DATA EXCERPT:
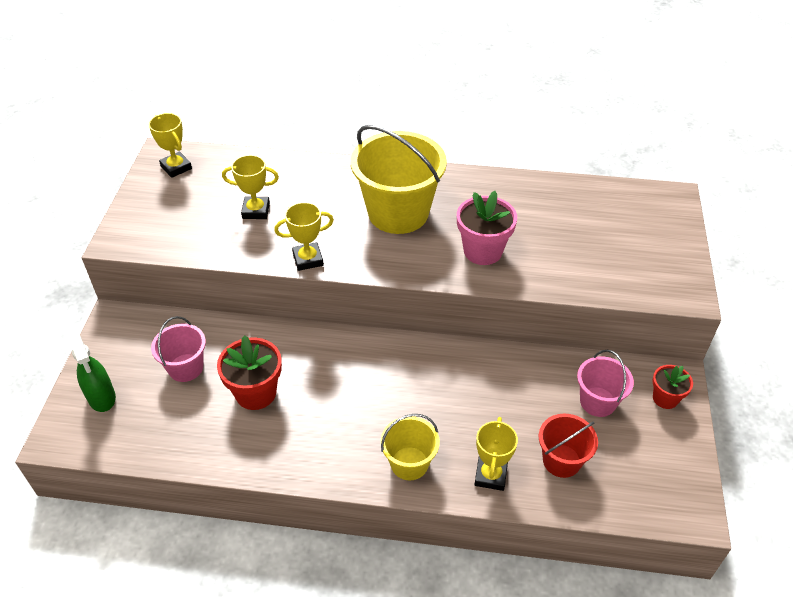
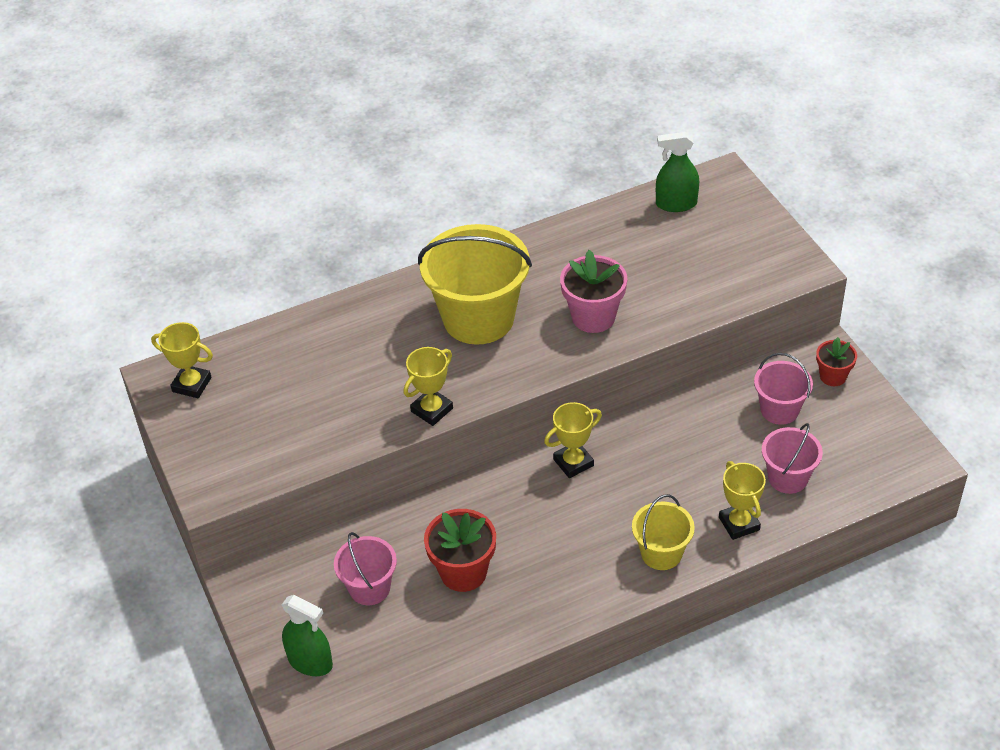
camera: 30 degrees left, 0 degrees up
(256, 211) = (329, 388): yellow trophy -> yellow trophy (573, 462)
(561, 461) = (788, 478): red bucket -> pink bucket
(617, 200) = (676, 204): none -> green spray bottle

REQUIRED ACTION:
Write the data above out again exactly, every line of it, and exclude the pictures.

RESULT OF THE EXERCISE:
camera: 30 degrees left, 0 degrees up
(256, 211) = (329, 388): yellow trophy -> yellow trophy (573, 462)
(561, 461) = (788, 478): red bucket -> pink bucket
(617, 200) = (676, 204): none -> green spray bottle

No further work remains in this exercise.